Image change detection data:
§

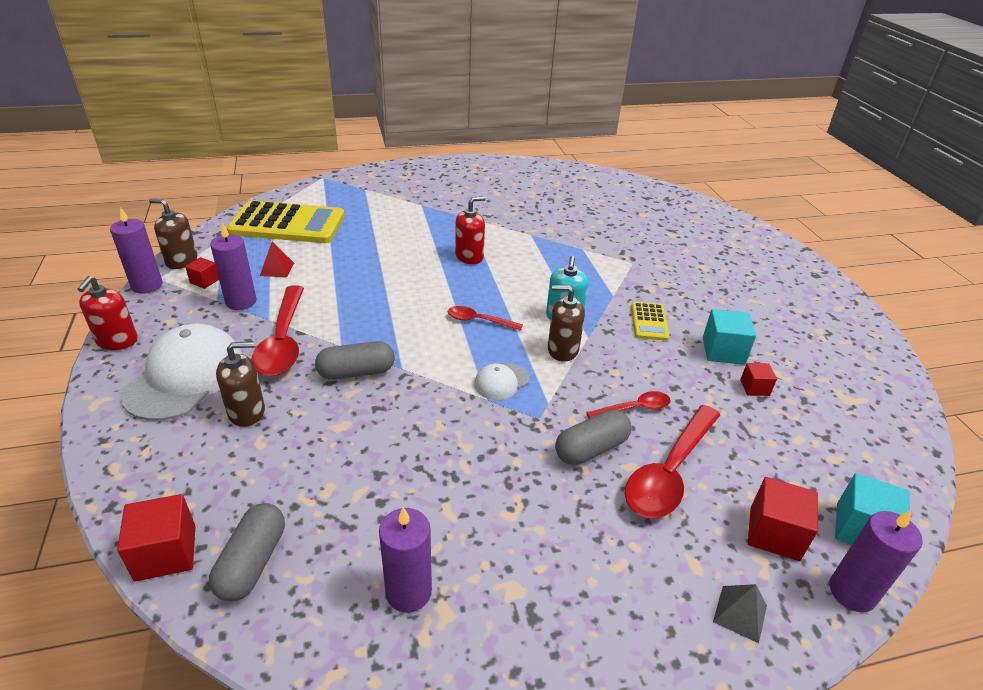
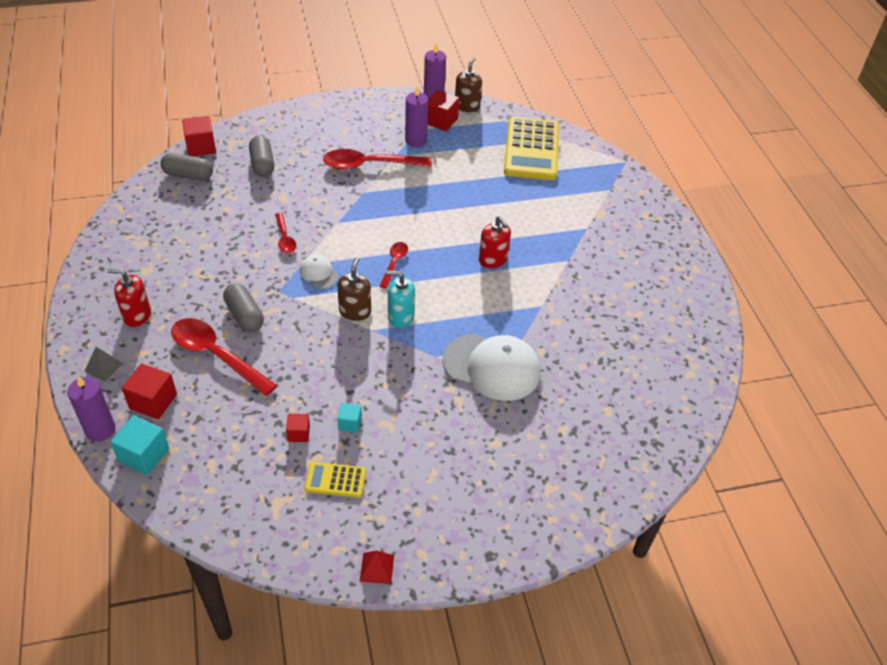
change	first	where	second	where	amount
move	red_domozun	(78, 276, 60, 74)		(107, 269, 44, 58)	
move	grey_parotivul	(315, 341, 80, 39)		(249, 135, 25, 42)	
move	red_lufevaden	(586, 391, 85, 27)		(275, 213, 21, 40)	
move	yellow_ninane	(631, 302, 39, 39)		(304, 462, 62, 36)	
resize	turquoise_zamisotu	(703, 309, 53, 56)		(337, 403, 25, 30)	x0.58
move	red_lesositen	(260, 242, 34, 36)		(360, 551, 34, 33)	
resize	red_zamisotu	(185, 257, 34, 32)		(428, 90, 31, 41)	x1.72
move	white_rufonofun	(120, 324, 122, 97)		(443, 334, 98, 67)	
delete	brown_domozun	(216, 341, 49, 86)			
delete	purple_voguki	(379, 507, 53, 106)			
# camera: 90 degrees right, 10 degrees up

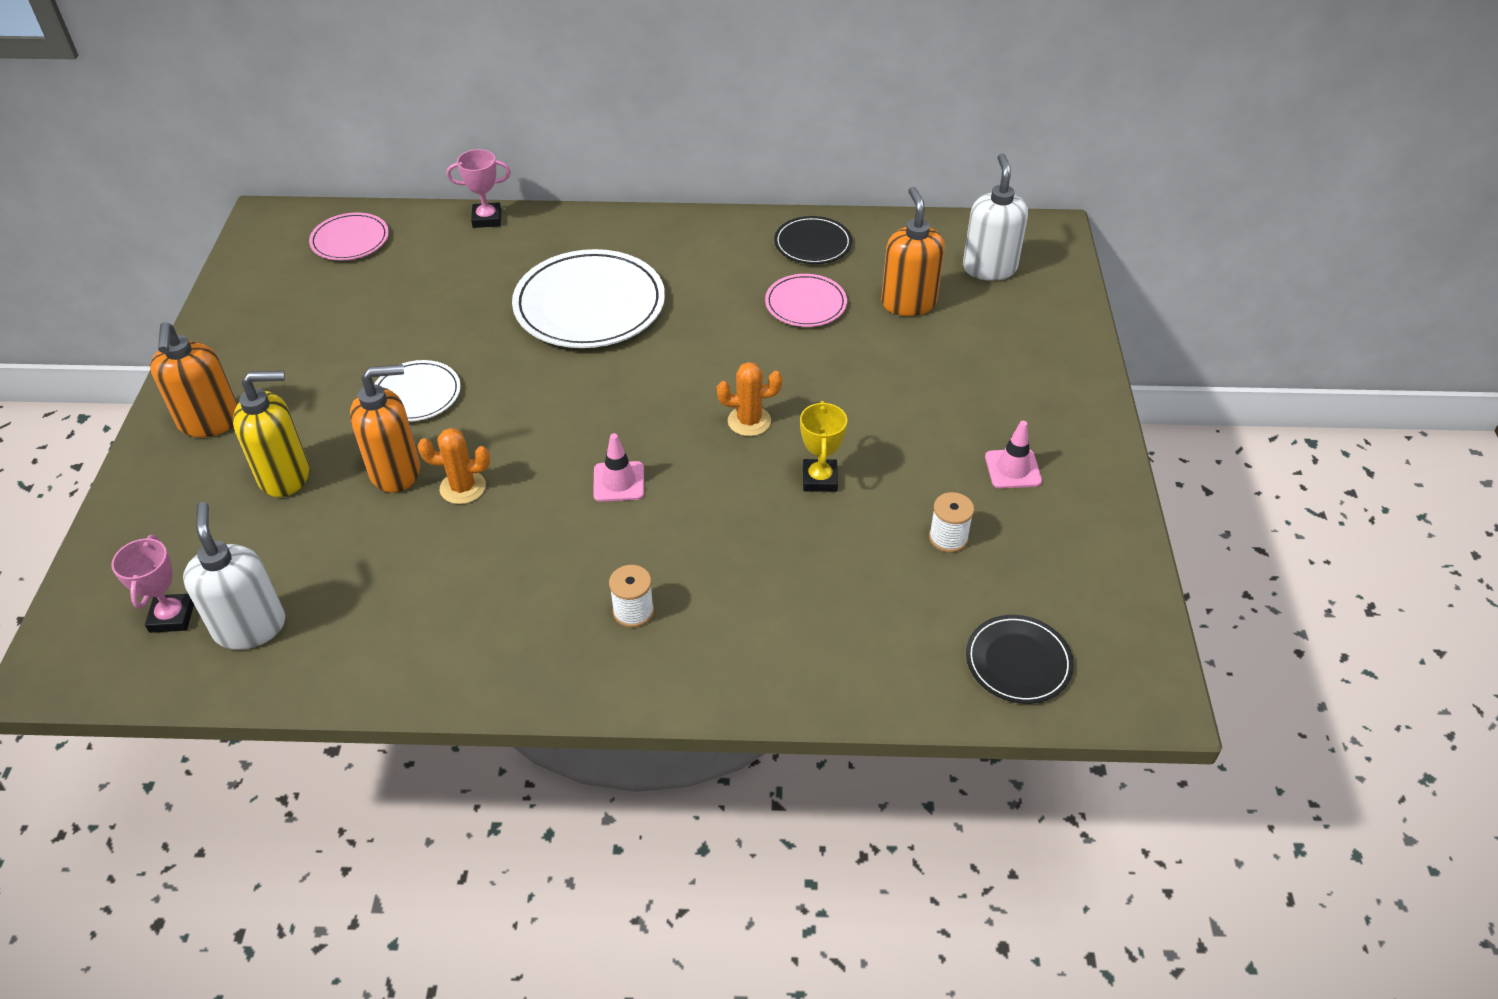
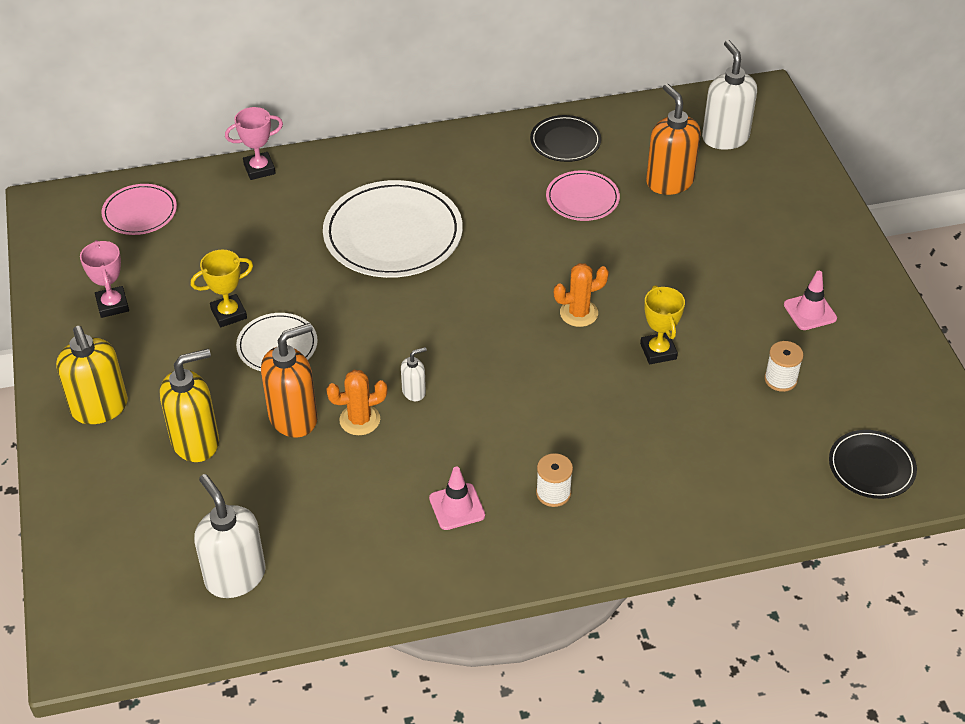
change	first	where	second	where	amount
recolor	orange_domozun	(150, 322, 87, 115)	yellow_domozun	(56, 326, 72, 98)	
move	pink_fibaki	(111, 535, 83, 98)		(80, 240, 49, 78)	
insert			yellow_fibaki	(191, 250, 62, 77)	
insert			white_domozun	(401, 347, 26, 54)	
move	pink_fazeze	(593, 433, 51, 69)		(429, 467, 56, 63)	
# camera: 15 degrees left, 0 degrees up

§

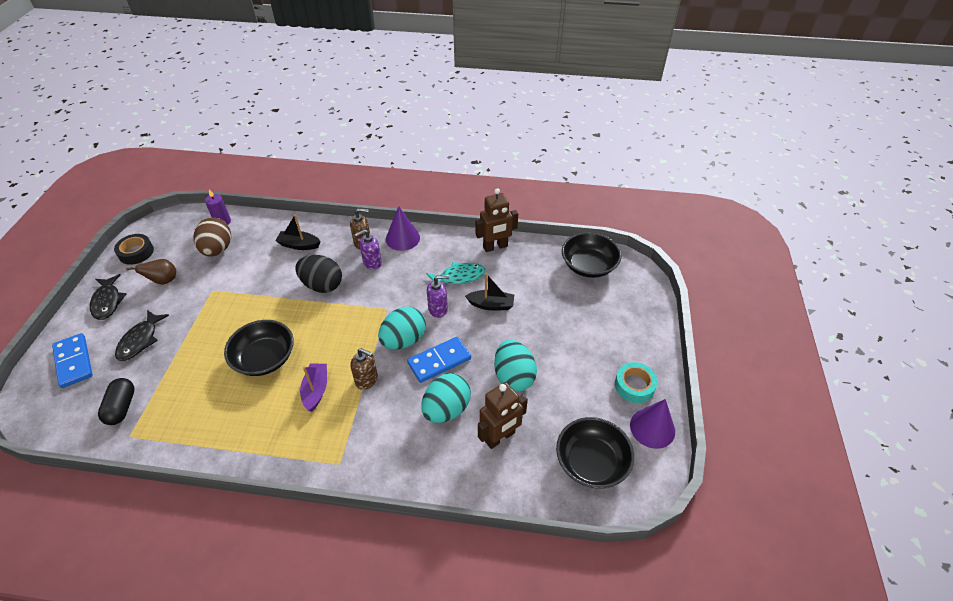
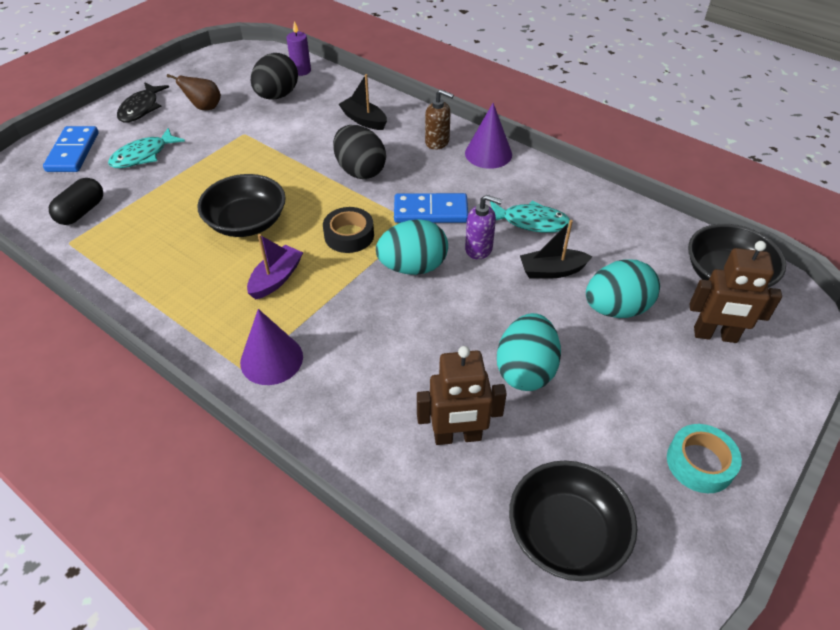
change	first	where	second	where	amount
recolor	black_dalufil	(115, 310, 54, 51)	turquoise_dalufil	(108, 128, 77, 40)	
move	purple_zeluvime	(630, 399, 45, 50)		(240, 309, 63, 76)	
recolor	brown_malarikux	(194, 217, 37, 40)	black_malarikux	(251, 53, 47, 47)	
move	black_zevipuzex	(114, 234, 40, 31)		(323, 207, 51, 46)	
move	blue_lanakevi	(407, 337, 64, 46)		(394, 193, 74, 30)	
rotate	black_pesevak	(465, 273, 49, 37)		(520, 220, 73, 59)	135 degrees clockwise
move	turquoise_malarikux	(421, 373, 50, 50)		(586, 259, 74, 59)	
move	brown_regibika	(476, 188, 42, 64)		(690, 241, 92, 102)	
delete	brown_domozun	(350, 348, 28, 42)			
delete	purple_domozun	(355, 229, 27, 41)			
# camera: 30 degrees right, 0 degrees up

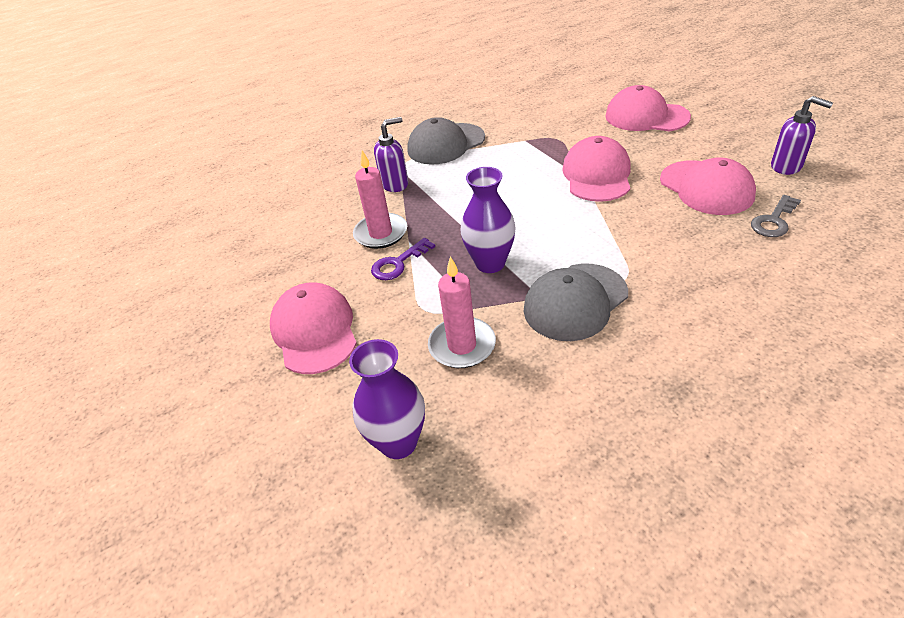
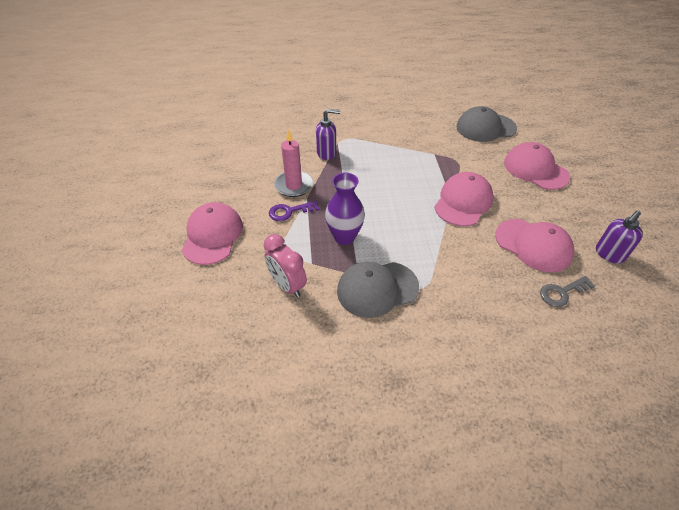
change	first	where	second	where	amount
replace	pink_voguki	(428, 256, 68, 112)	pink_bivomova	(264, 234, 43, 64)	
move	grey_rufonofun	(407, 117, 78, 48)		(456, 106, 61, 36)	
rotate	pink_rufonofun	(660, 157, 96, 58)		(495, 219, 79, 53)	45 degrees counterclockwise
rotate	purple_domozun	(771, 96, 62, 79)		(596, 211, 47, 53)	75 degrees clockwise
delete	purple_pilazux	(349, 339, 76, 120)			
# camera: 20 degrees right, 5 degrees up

§

= Task instructions =
Your answer should consist solely of the lines above from the line with "341, 49, 86)" to the line with "507, 53, 106)", both included, reproduced exactly.

= Answer area =
delete	brown_domozun	(216, 341, 49, 86)			
delete	purple_voguki	(379, 507, 53, 106)			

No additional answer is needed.